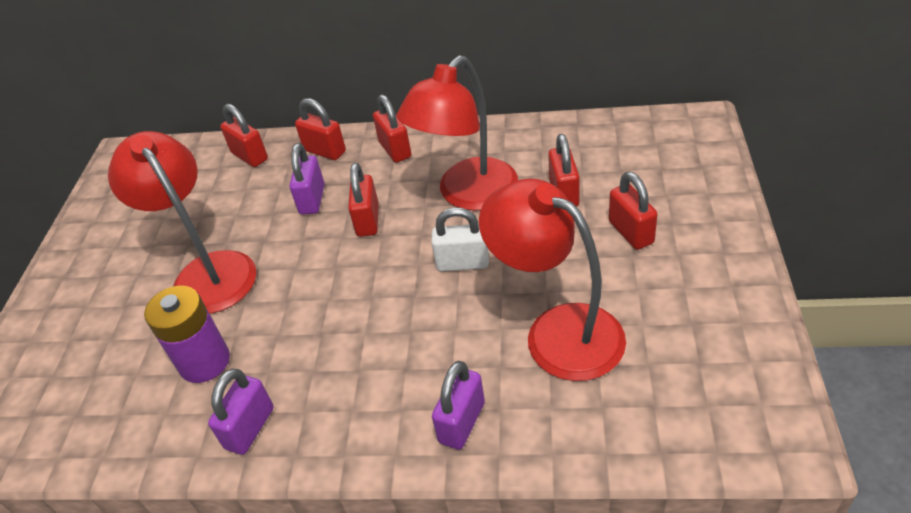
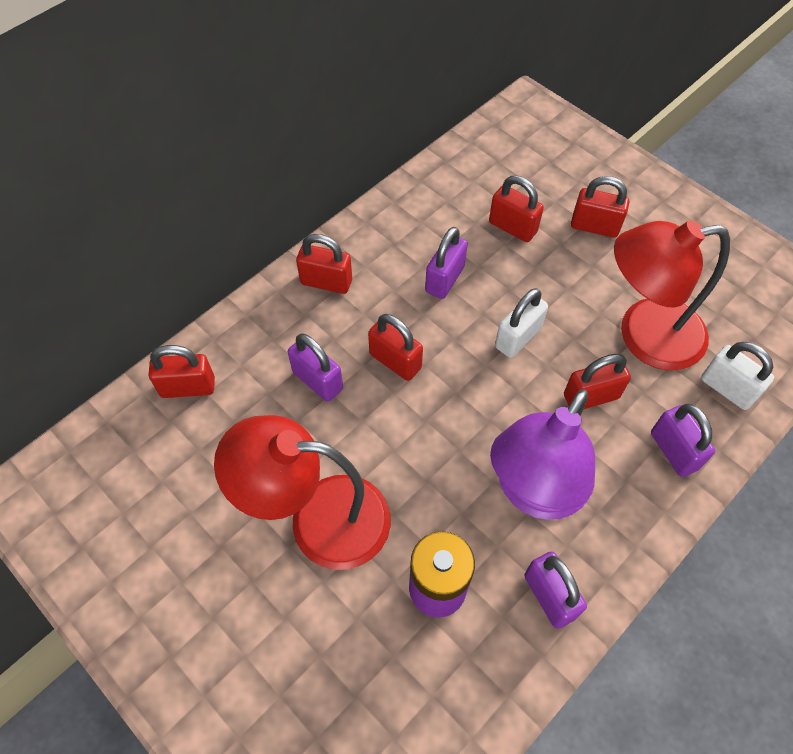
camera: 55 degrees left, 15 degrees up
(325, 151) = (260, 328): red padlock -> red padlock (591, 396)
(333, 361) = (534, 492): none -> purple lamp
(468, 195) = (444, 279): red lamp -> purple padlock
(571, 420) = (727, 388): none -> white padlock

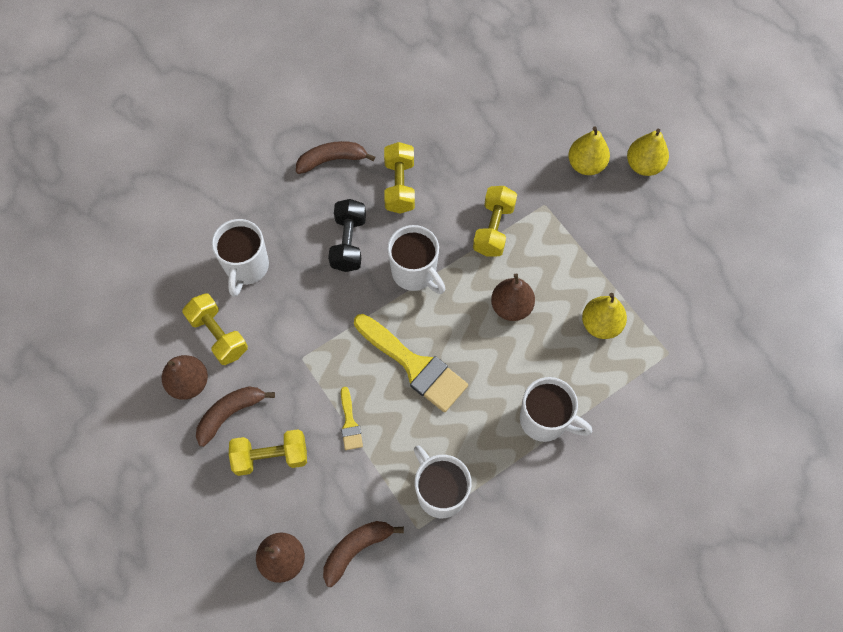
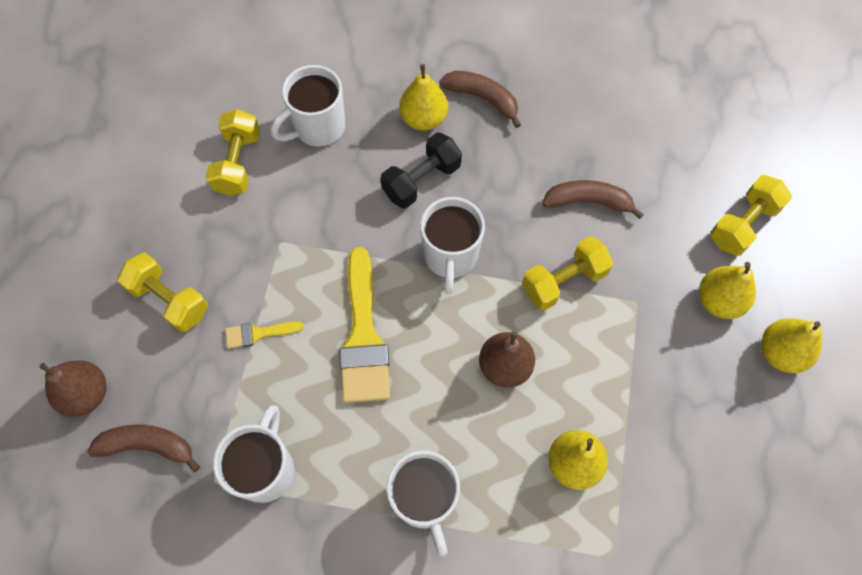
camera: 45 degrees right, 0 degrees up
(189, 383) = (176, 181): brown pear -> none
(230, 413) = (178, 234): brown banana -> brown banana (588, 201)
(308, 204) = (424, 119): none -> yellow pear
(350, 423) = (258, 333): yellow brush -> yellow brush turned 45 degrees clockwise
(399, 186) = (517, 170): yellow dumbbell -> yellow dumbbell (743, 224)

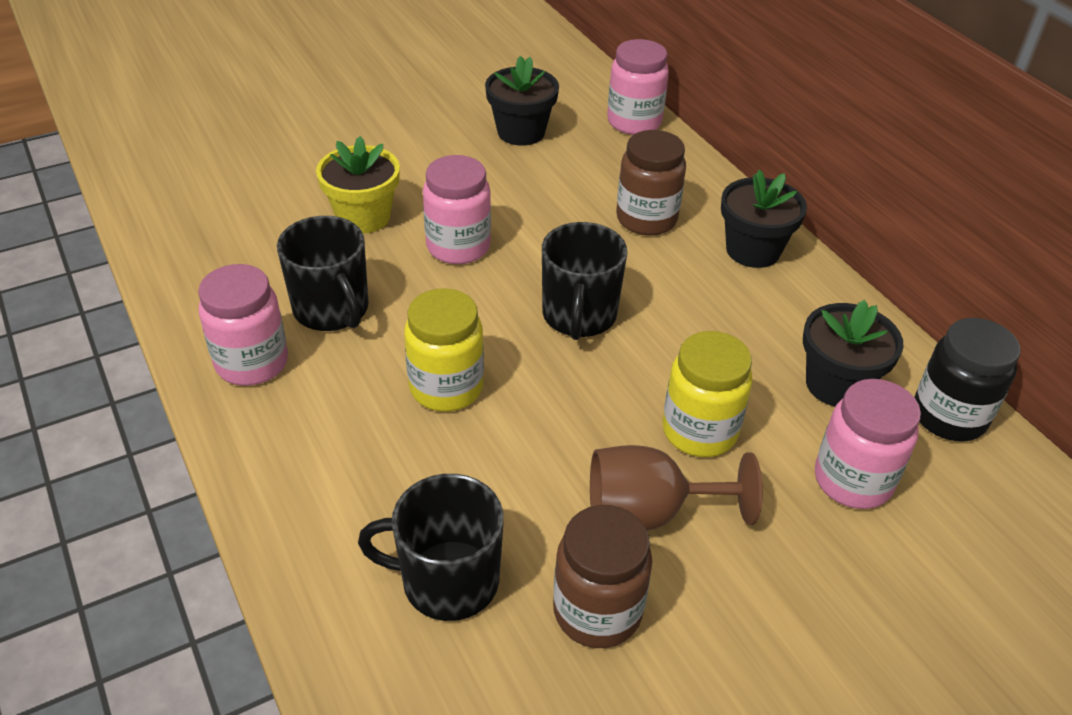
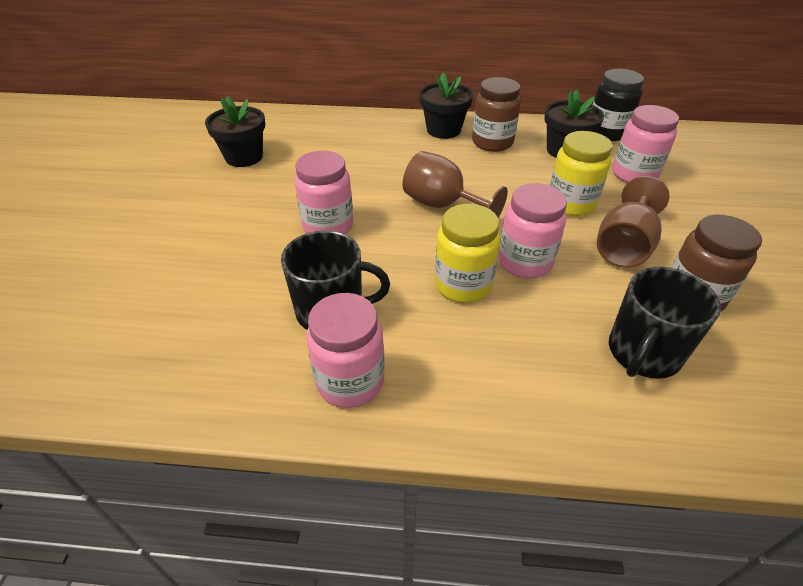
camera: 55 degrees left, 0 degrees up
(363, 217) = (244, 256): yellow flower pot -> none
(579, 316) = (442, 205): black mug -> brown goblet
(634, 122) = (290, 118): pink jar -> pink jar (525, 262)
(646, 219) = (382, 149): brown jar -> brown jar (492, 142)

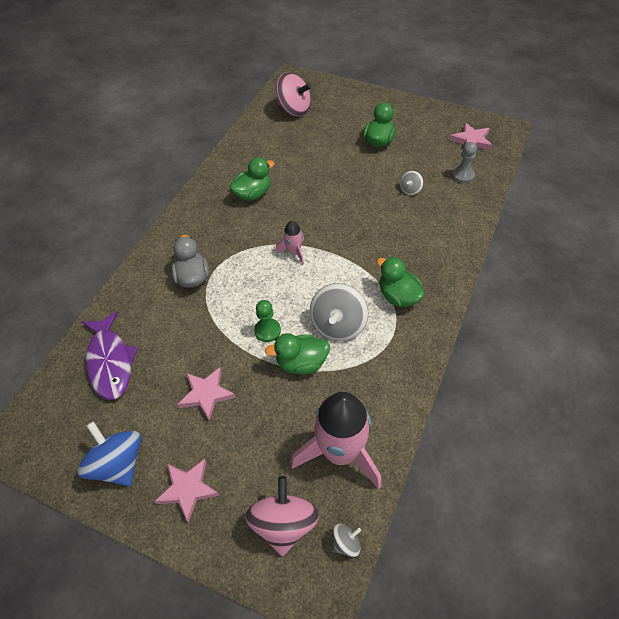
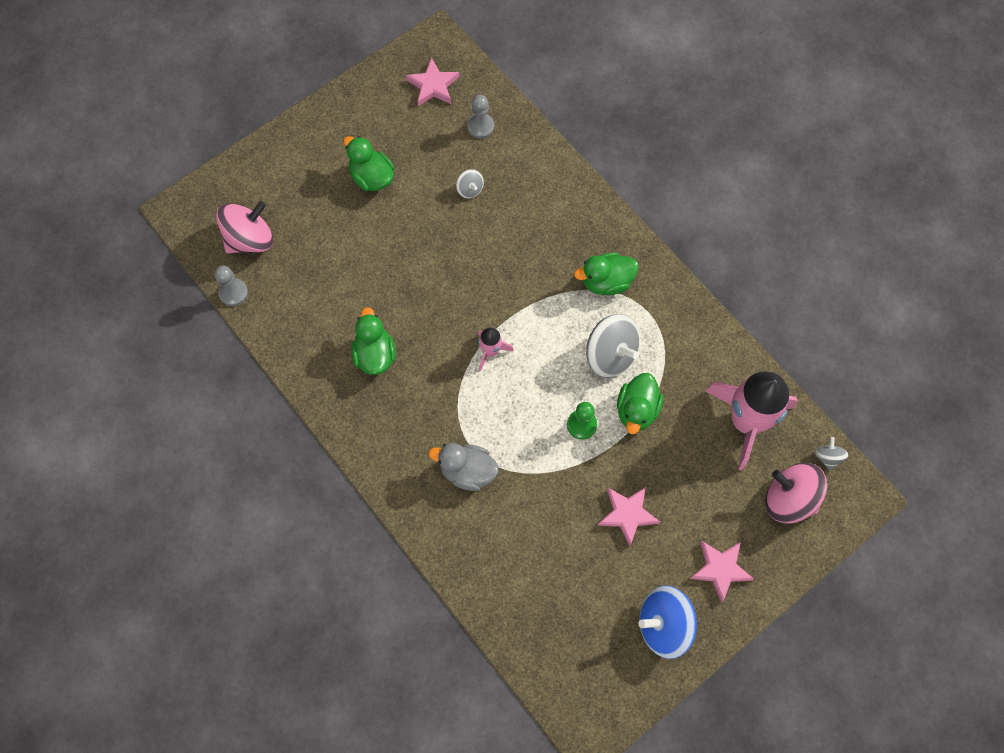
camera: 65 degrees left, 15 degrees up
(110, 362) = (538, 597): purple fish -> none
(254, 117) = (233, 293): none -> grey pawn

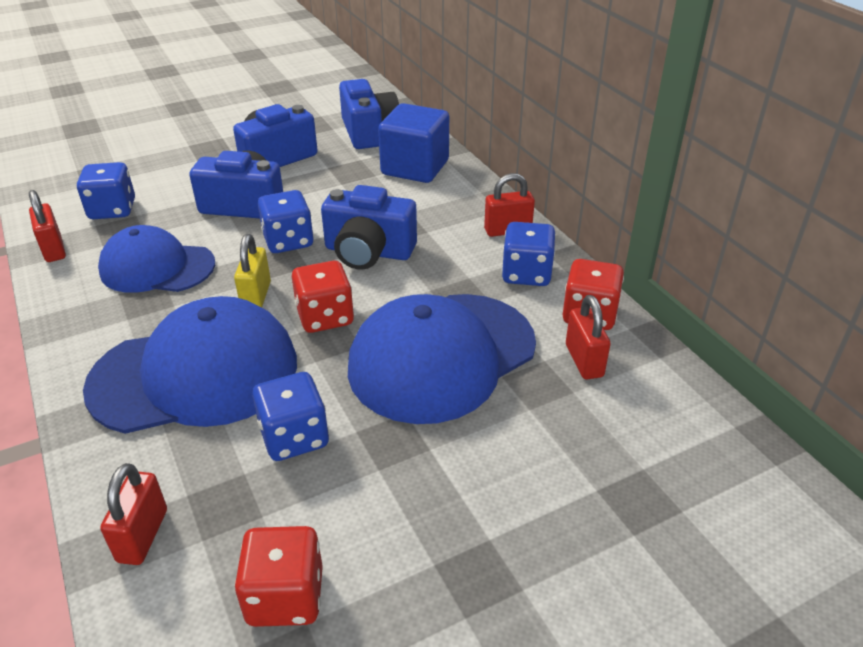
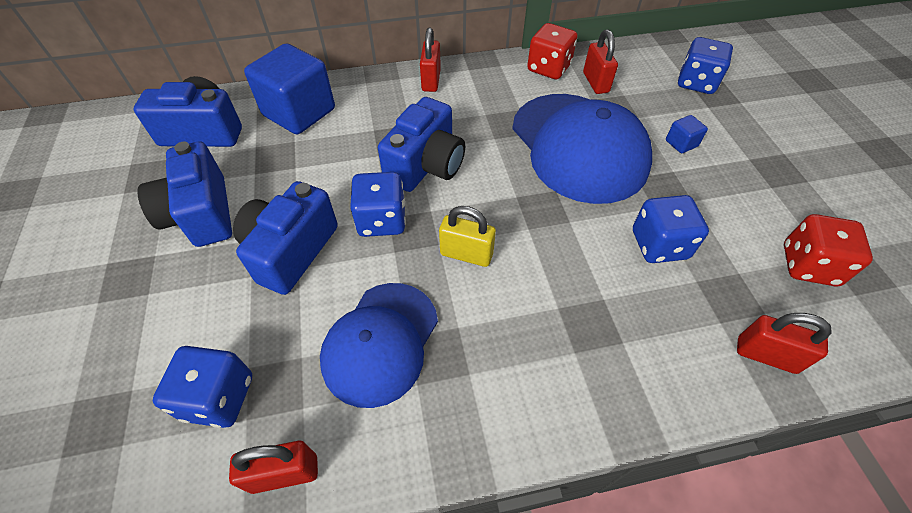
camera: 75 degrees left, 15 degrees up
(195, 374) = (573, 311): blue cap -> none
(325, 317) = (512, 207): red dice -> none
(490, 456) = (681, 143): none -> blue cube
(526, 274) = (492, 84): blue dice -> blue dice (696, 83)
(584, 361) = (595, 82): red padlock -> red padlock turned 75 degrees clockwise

++++++++++++++++++++

• _WHAT IS EXPECTED_: Only the lines from the one holding "camera: 65 degrees left, 15 degrees up" through the end of the data are to be printed, exactly as they stand and with no pictures.

• _ANSWER FOR THE TASK_:
camera: 65 degrees left, 15 degrees up
(110, 362) = (538, 597): purple fish -> none
(254, 117) = (233, 293): none -> grey pawn

camera: 75 degrees left, 15 degrees up
(195, 374) = (573, 311): blue cap -> none
(325, 317) = (512, 207): red dice -> none
(490, 456) = (681, 143): none -> blue cube
(526, 274) = (492, 84): blue dice -> blue dice (696, 83)
(584, 361) = (595, 82): red padlock -> red padlock turned 75 degrees clockwise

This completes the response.